=== Source material ===

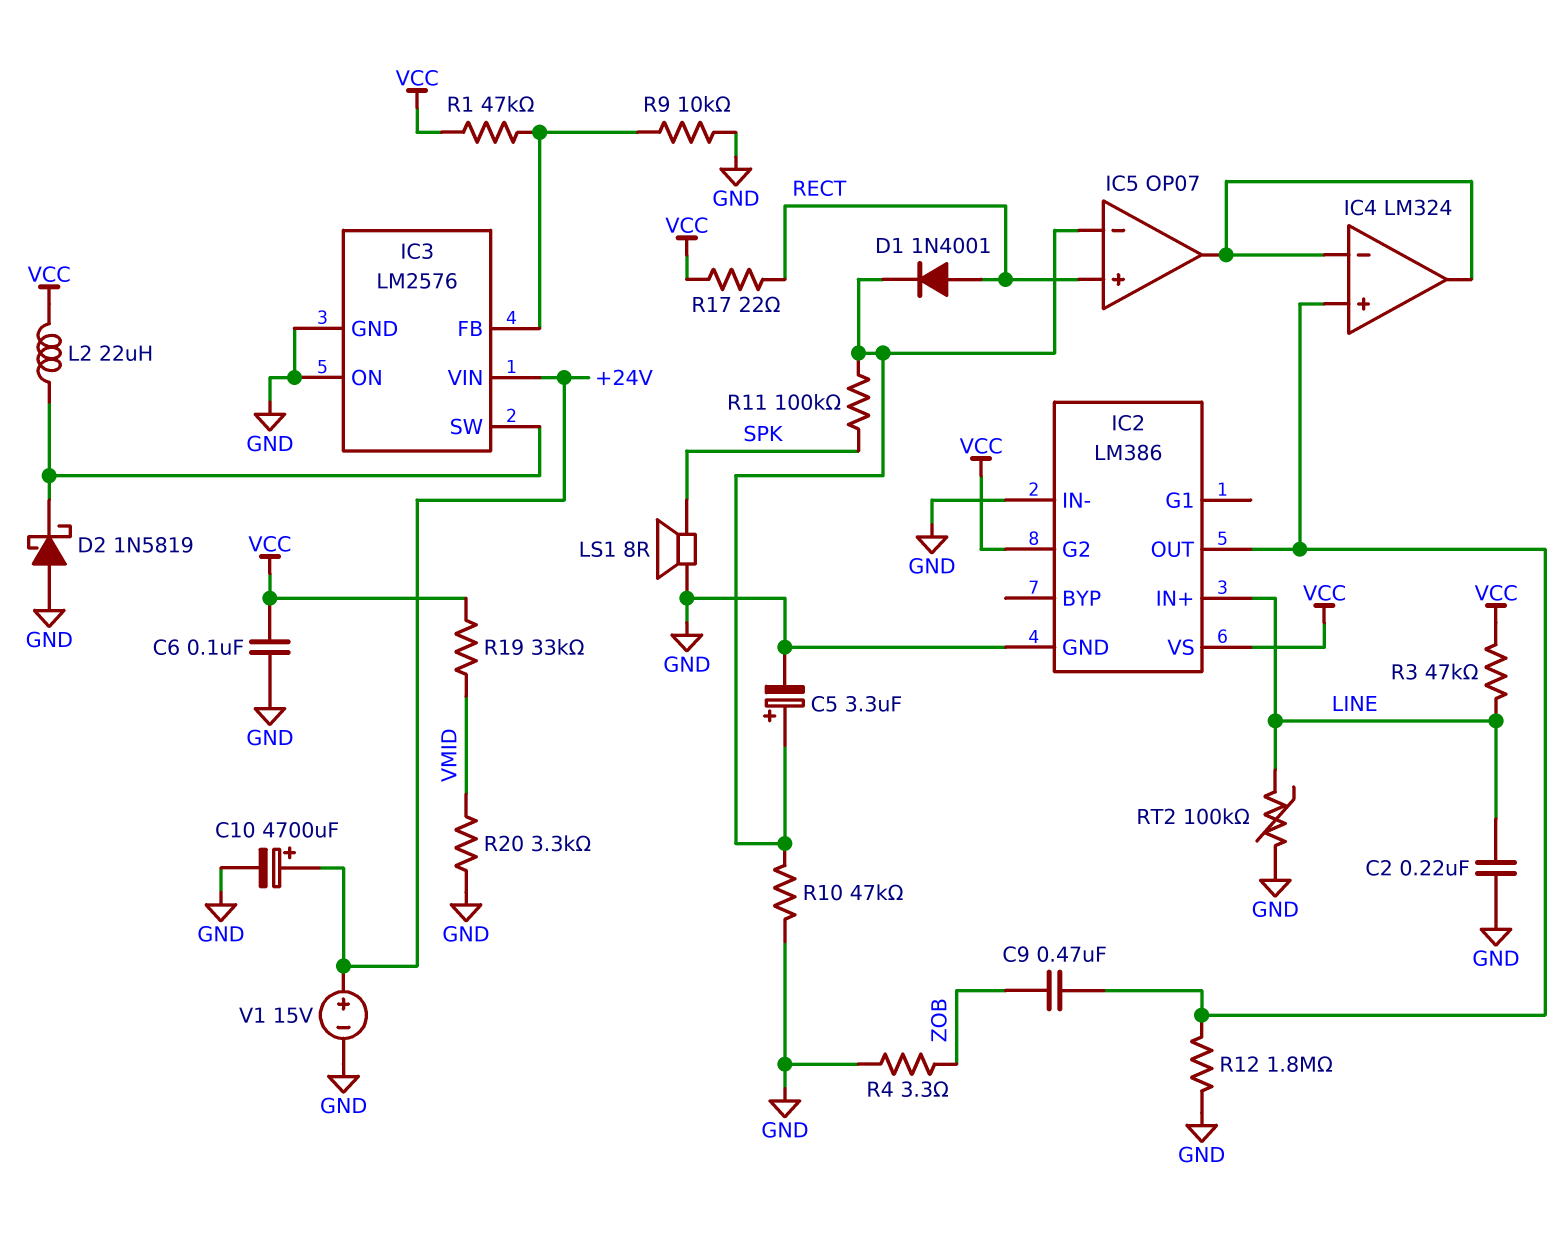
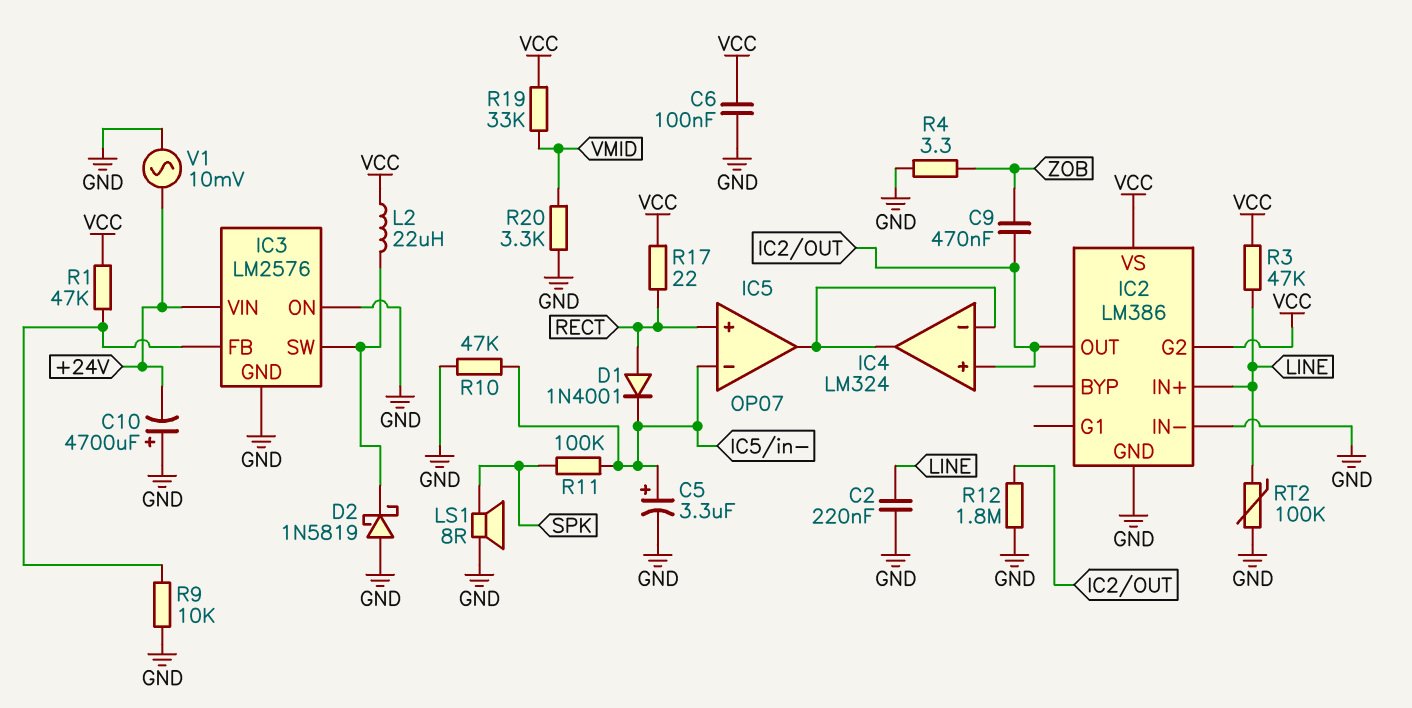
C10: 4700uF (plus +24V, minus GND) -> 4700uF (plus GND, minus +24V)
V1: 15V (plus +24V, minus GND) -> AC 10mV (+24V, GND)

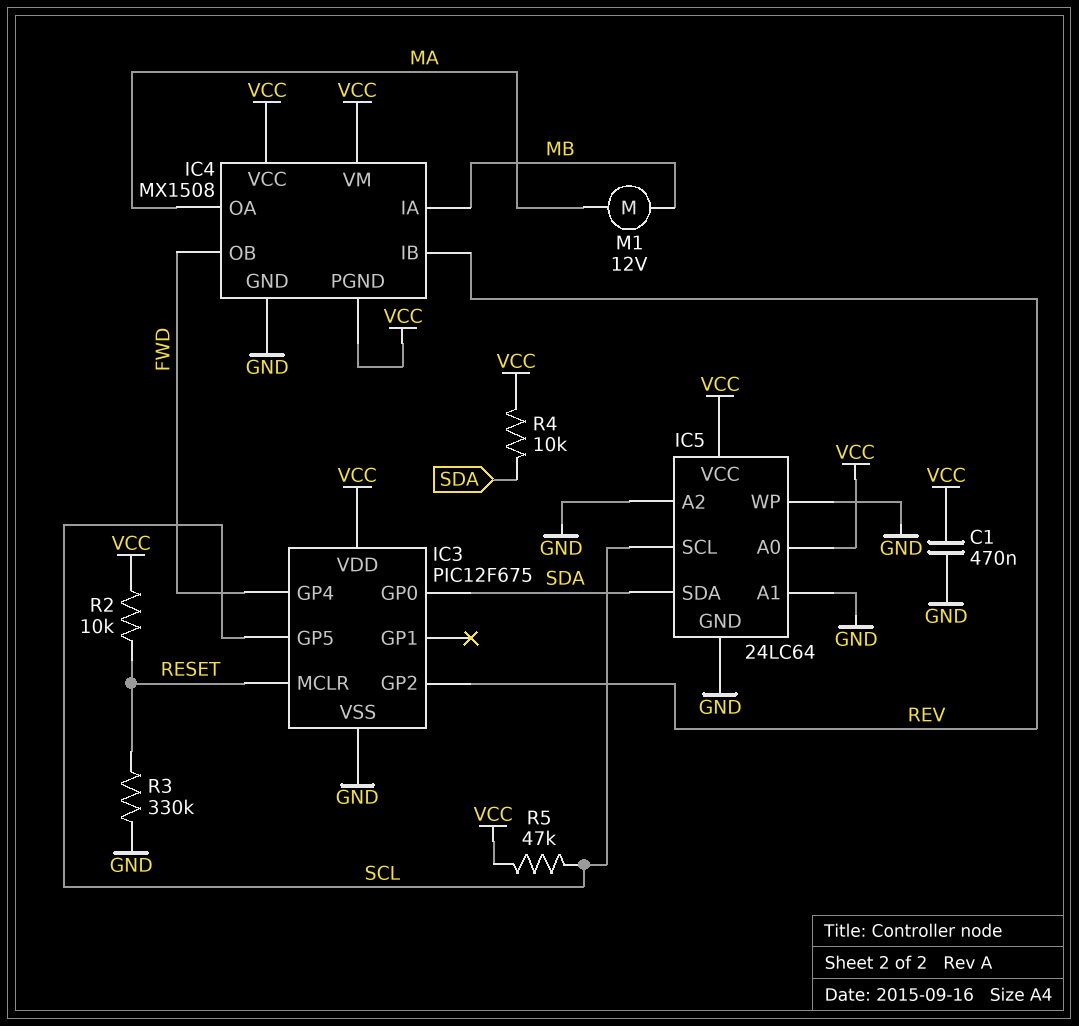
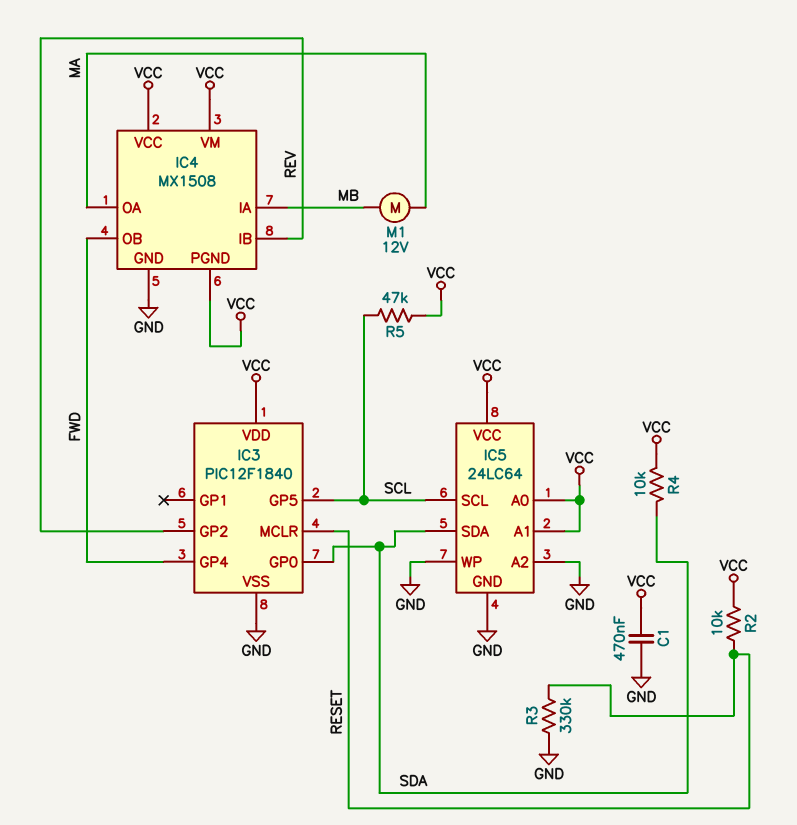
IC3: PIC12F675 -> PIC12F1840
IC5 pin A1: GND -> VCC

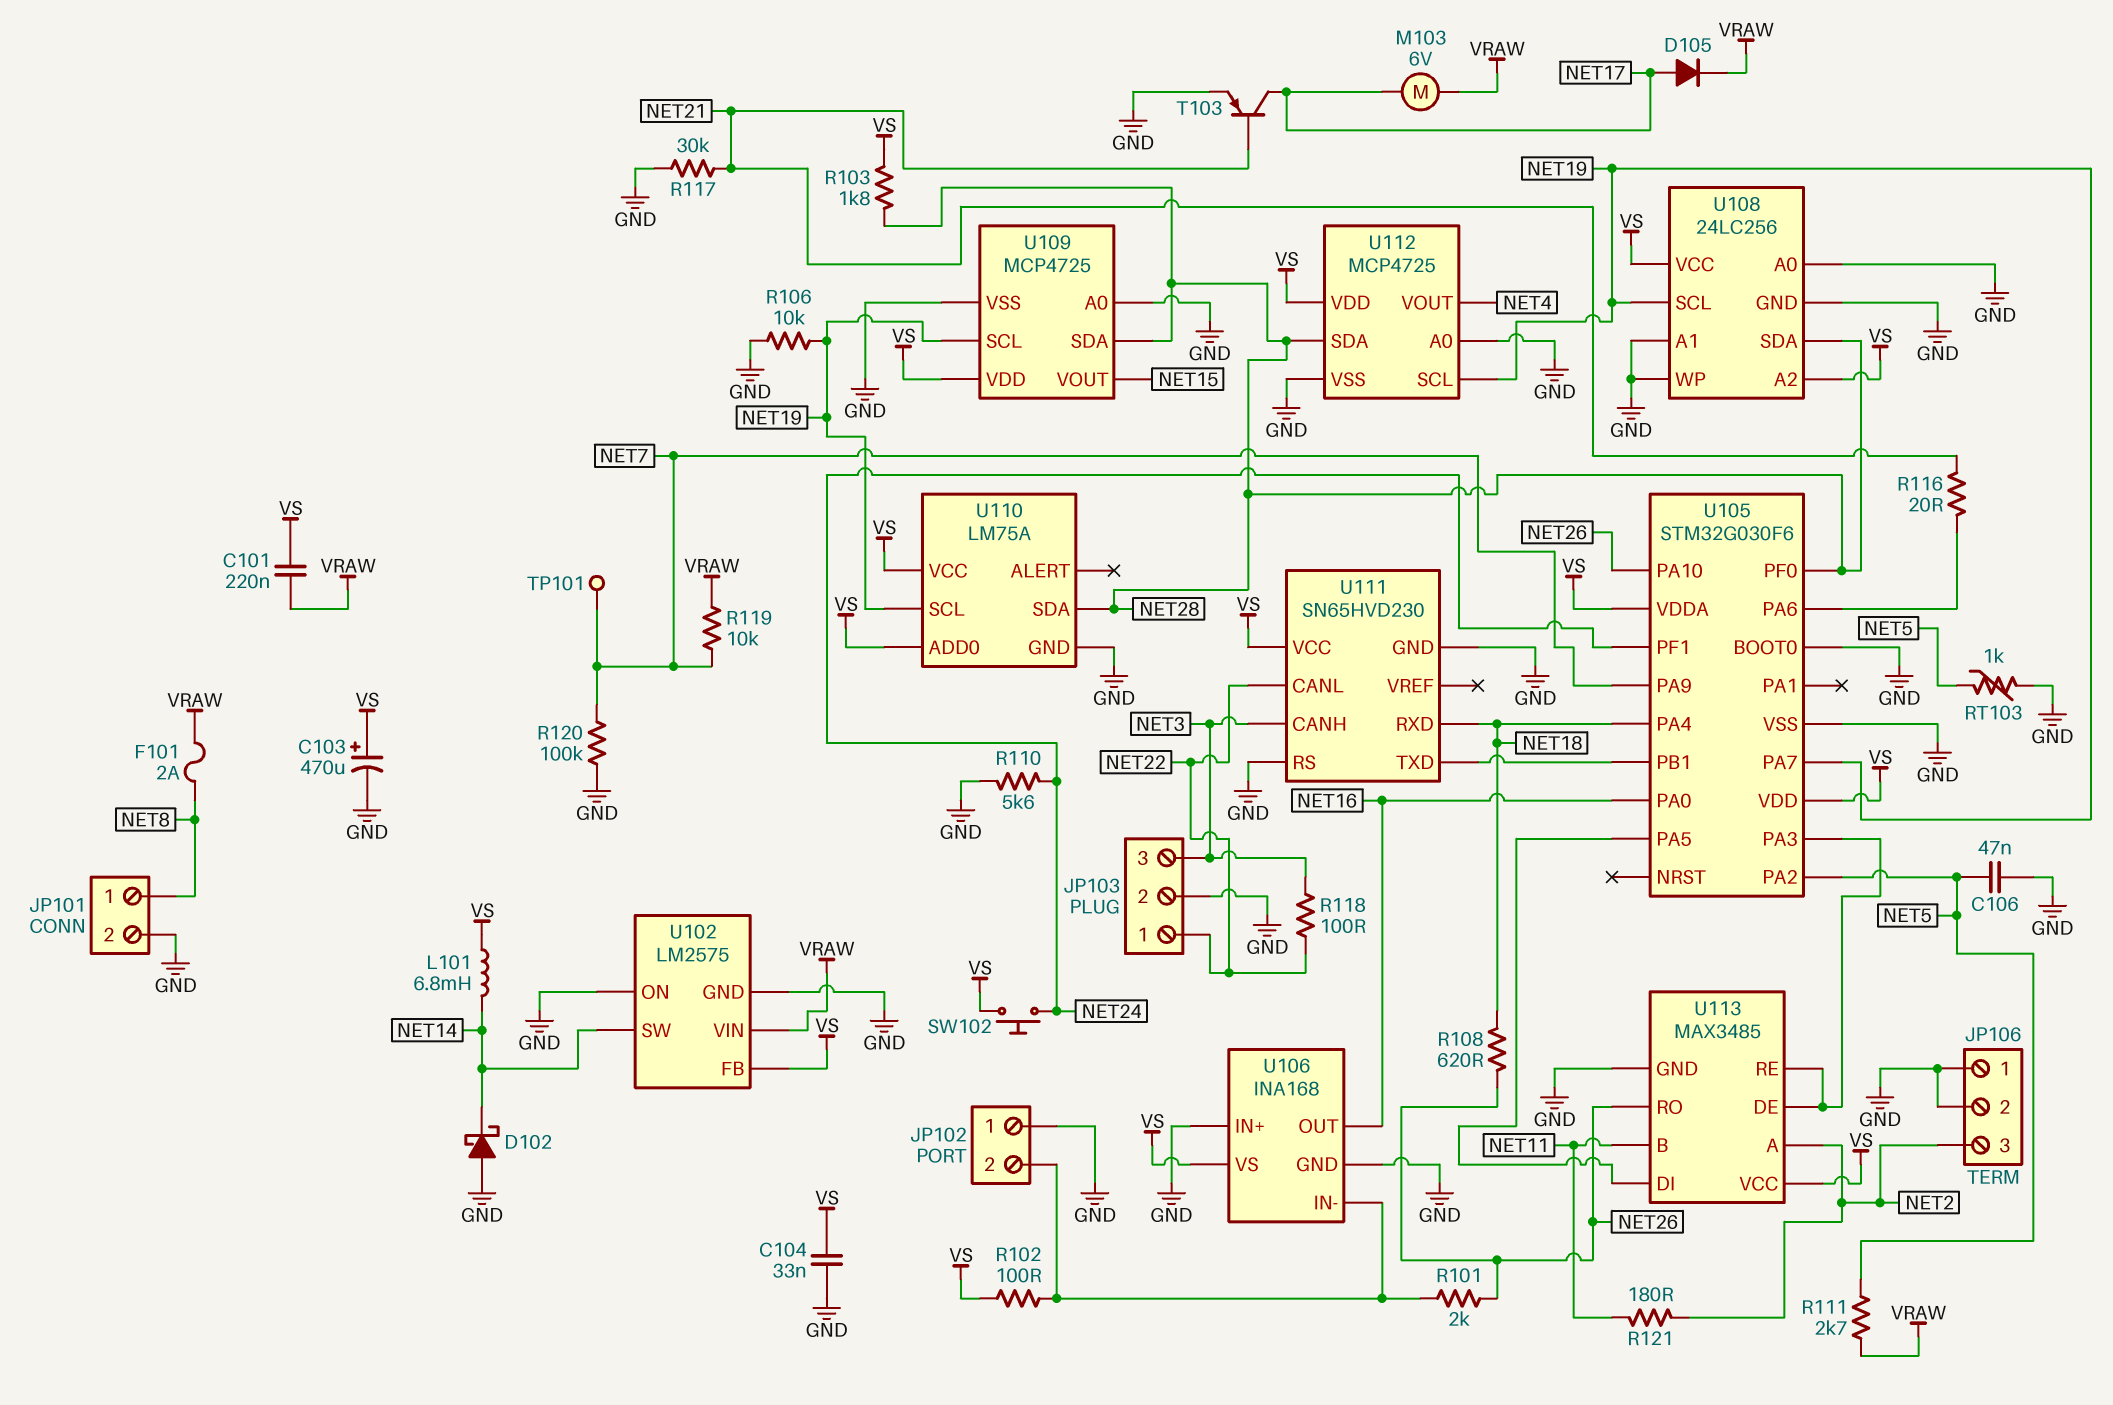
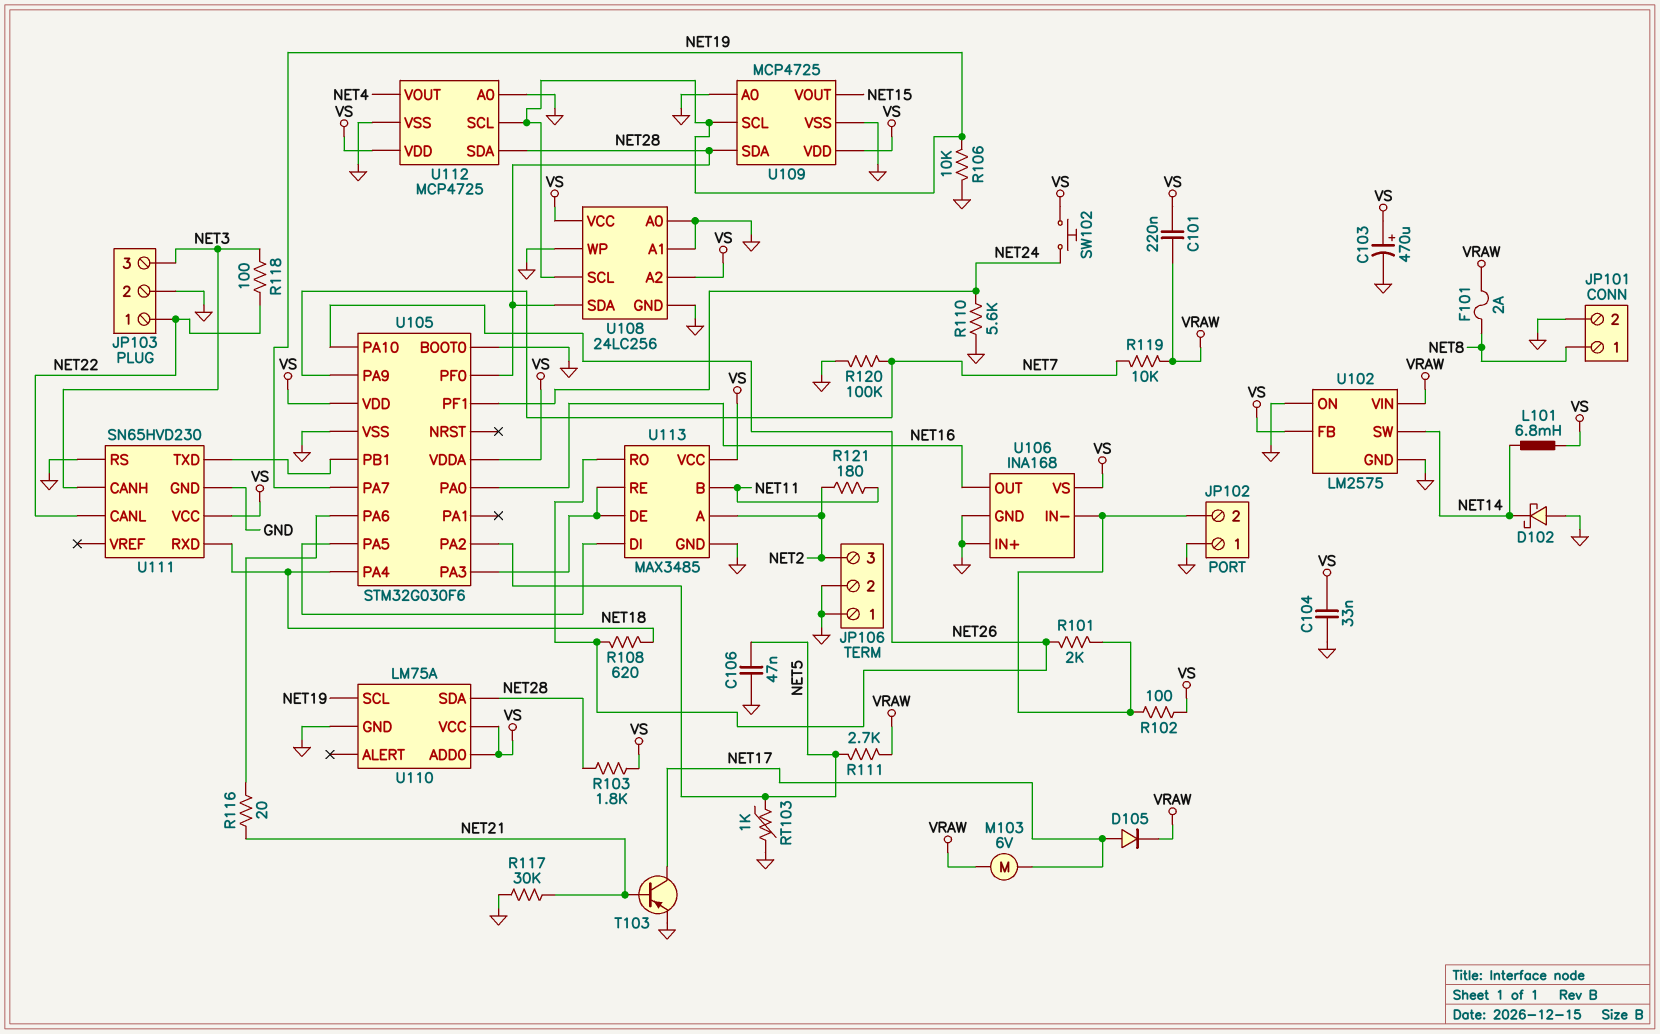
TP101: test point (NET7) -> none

===

§ Task to carry out:
Once the pictures are removed, reproduce the remaining entries above exactly.

§ Exercise response:
C10: 4700uF (plus +24V, minus GND) -> 4700uF (plus GND, minus +24V)
V1: 15V (plus +24V, minus GND) -> AC 10mV (+24V, GND)

IC3: PIC12F675 -> PIC12F1840
IC5 pin A1: GND -> VCC

TP101: test point (NET7) -> none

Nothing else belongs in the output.